• _Exercise objective_:
Copy the records below, from the line containing "white cheese [32,243,146,343]" through the last line; leave out pictures.

*** Opening Given entries ***

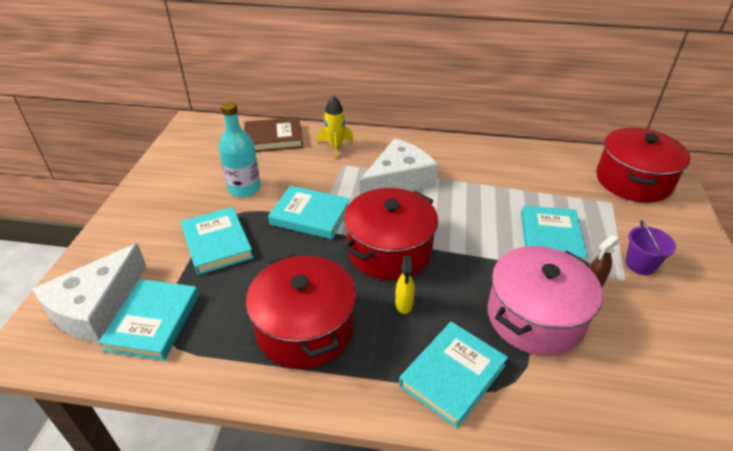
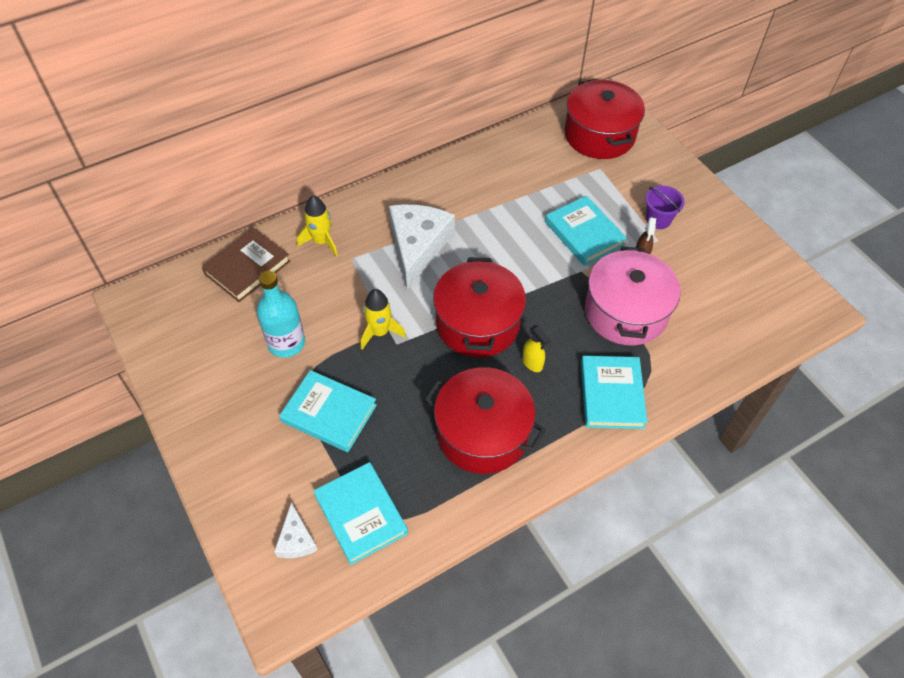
camera: 40 degrees left, 15 degrees up
white cheese [32,243,146,343] -> white cheese [274,502,317,558], size x0.49
turquoise book [268,186,350,239] -> yellow rocket [361,289,406,350]

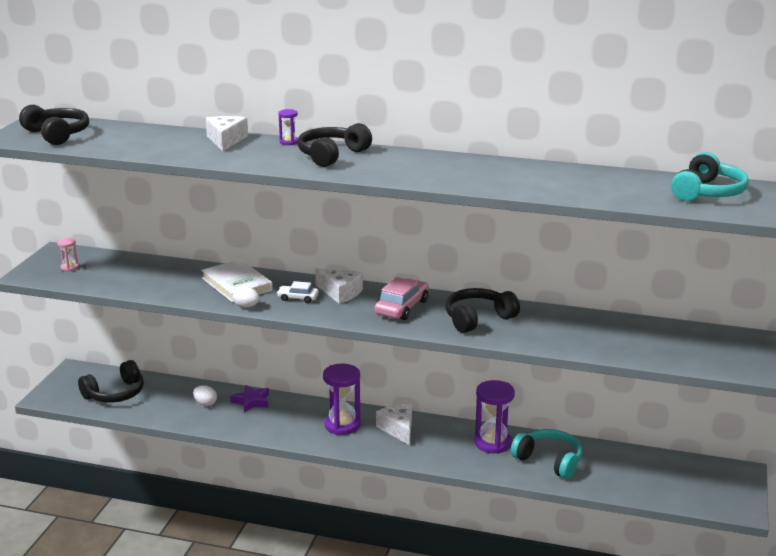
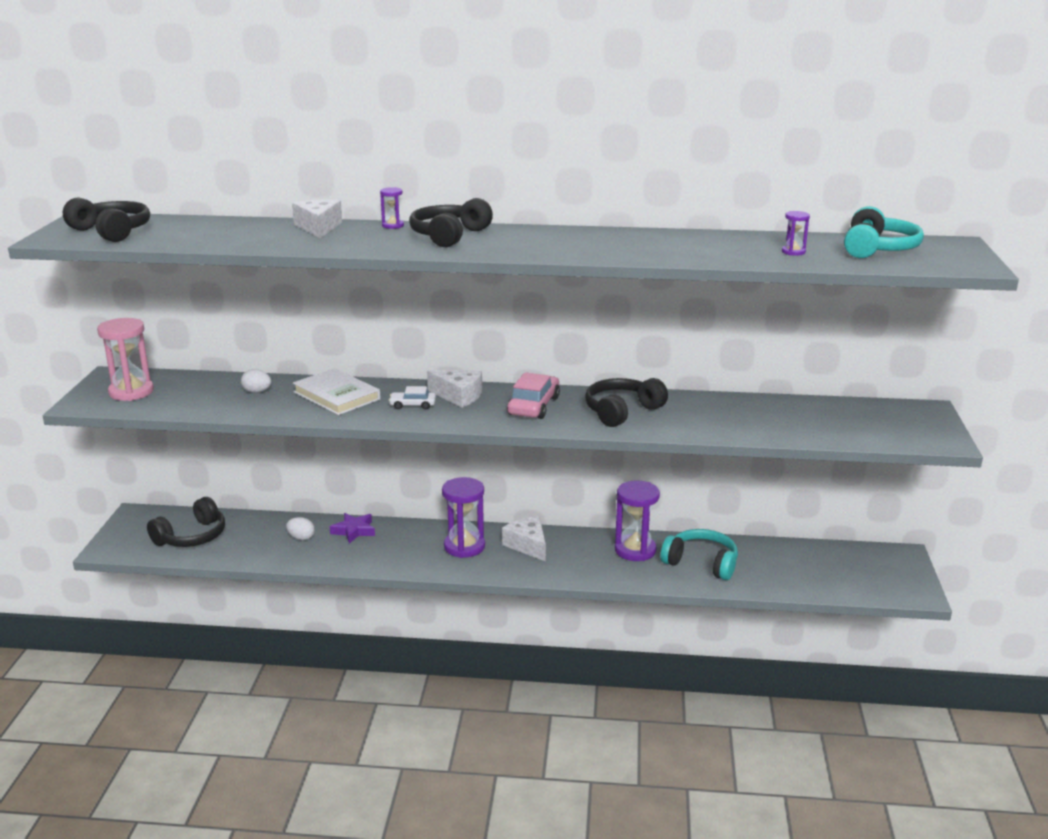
camera: 10 degrees left, 0 degrees up
pink hourglass [57,238,79,272] -> pink hourglass [97,318,154,401], size x2.08
white egg [233,286,259,308] -> white egg moved to [241,369,271,393]
none -> purple hourglass [782,211,810,256]

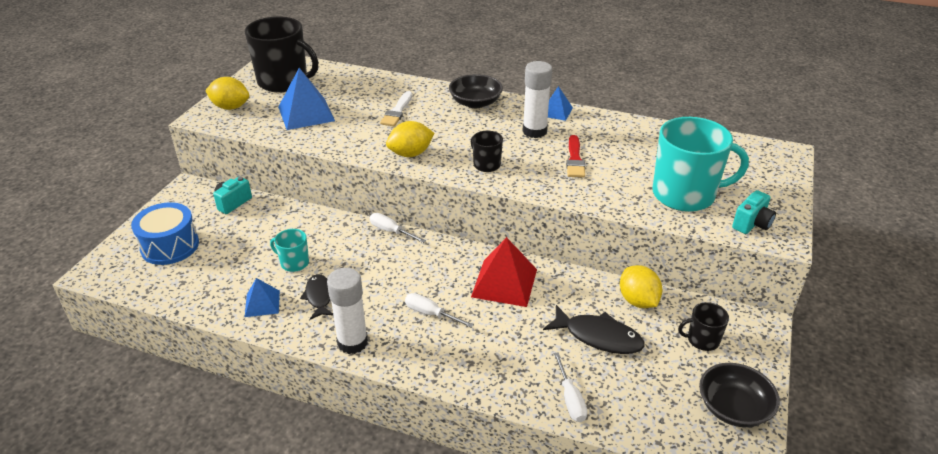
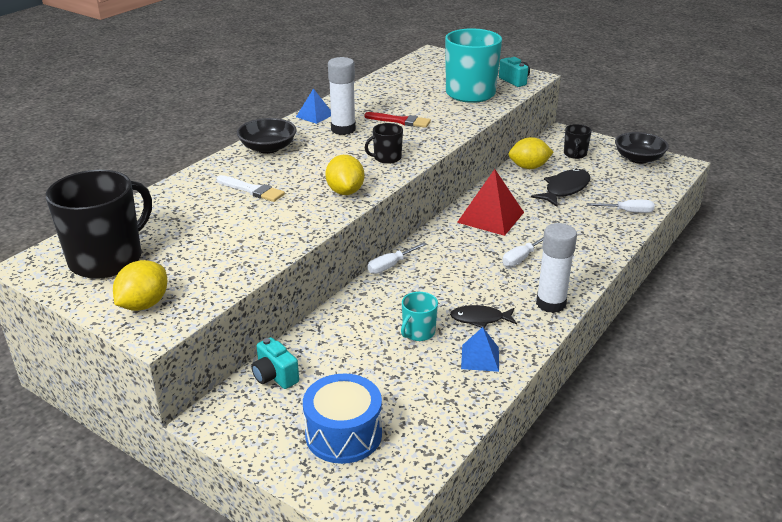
camera: 75 degrees left, 5 degrees down
blue pyramid [278,68,335,130] -> none

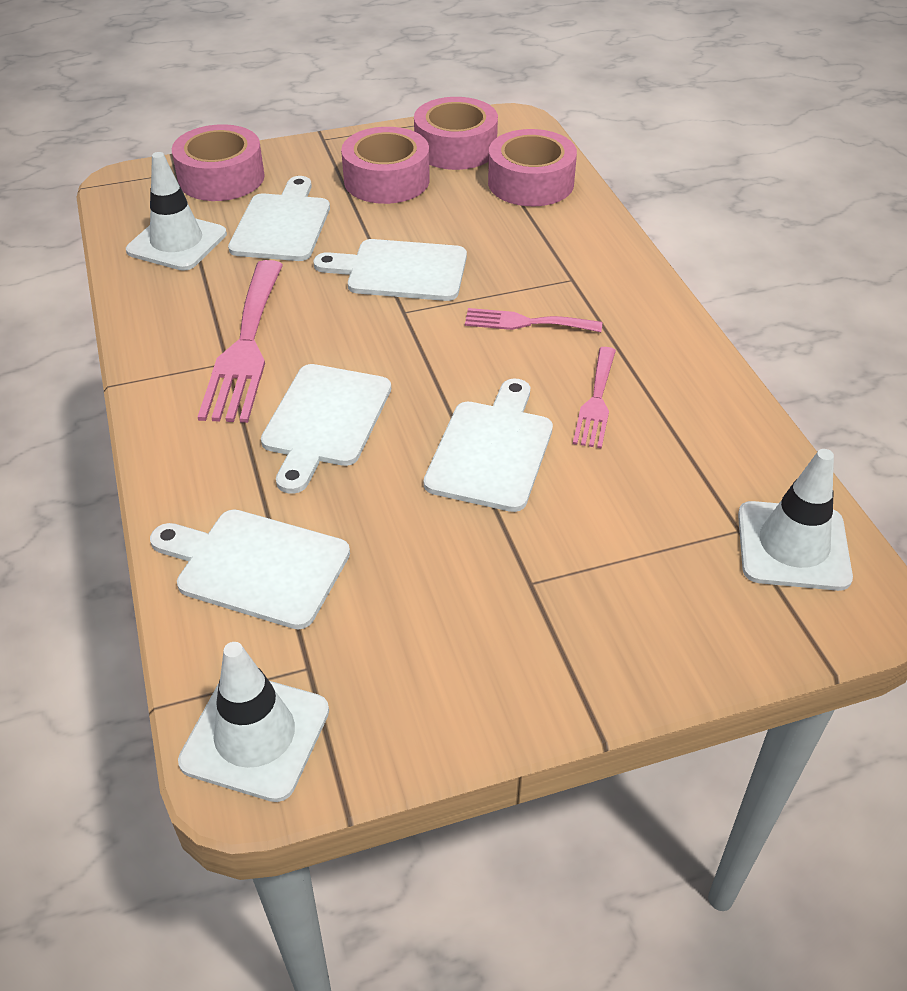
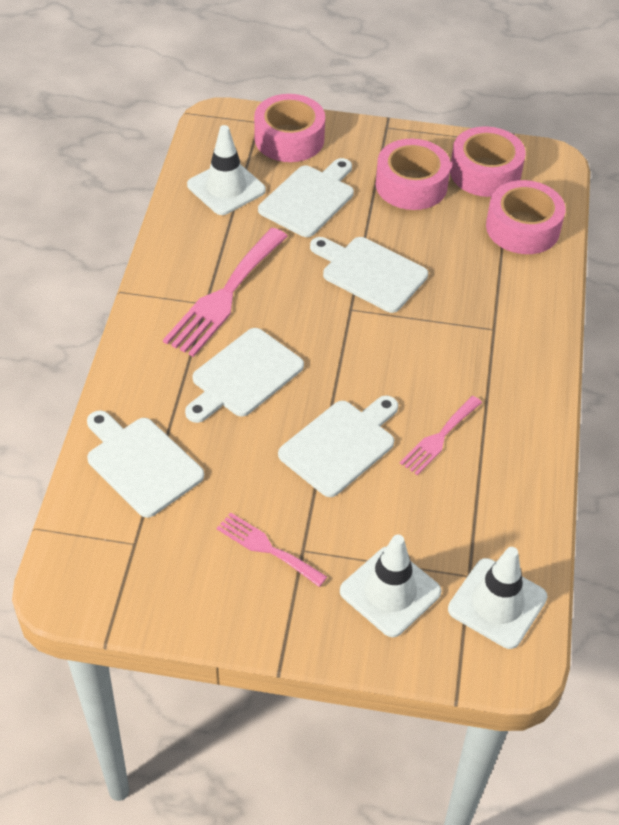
camera: 25 degrees right, 5 degrees up
white traffic cone [178,642,329,802] -> white traffic cone moved to [340,534,441,637]
pink fork [465,308,602,332] -> pink fork moved to [217,513,327,587]

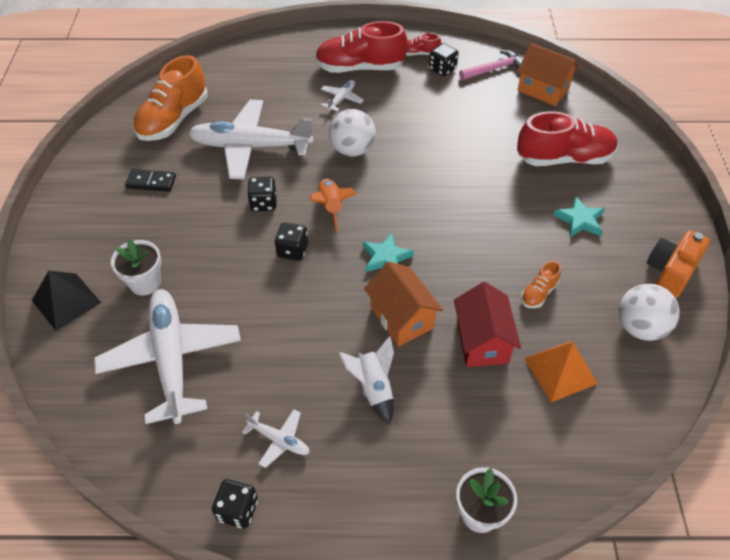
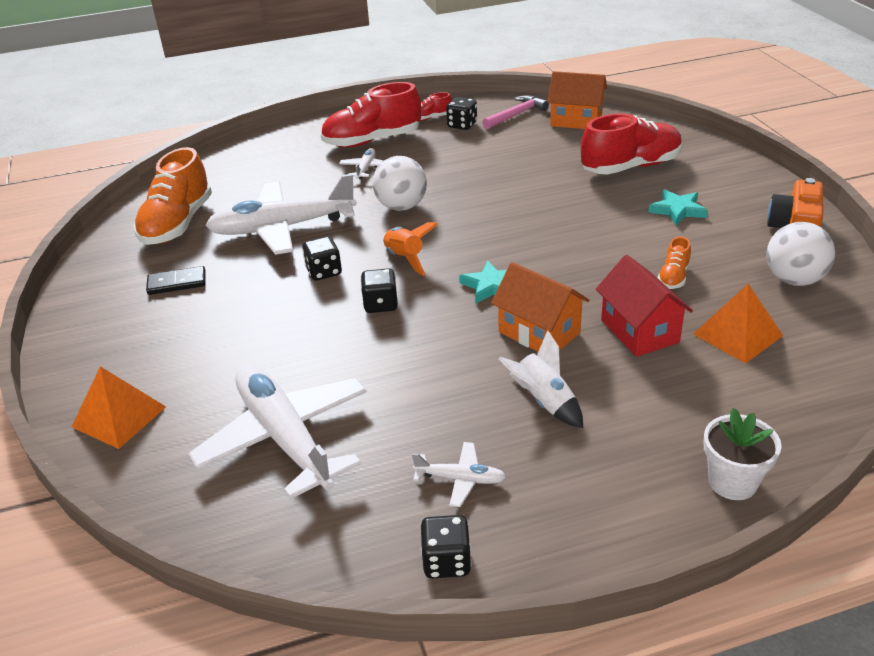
camera: 15 degrees left, 15 degrees down
black pyramid [32,271,101,331] -> orange pyramid [72,366,166,449]
white flower pot [111,239,161,295] -> none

*** Closing Given entries ***

• _Solution to this problem_:
white cheese [32,243,146,343] -> white cheese [274,502,317,558], size x0.49
turquoise book [268,186,350,239] -> yellow rocket [361,289,406,350]

camera: 10 degrees left, 0 degrees up
pink hourglass [57,238,79,272] -> pink hourglass [97,318,154,401], size x2.08
white egg [233,286,259,308] -> white egg moved to [241,369,271,393]
none -> purple hourglass [782,211,810,256]

camera: 75 degrees left, 5 degrees down
blue pyramid [278,68,335,130] -> none

camera: 25 degrees right, 5 degrees up
white traffic cone [178,642,329,802] -> white traffic cone moved to [340,534,441,637]
pink fork [465,308,602,332] -> pink fork moved to [217,513,327,587]

camera: 15 degrees left, 15 degrees down
black pyramid [32,271,101,331] -> orange pyramid [72,366,166,449]
white flower pot [111,239,161,295] -> none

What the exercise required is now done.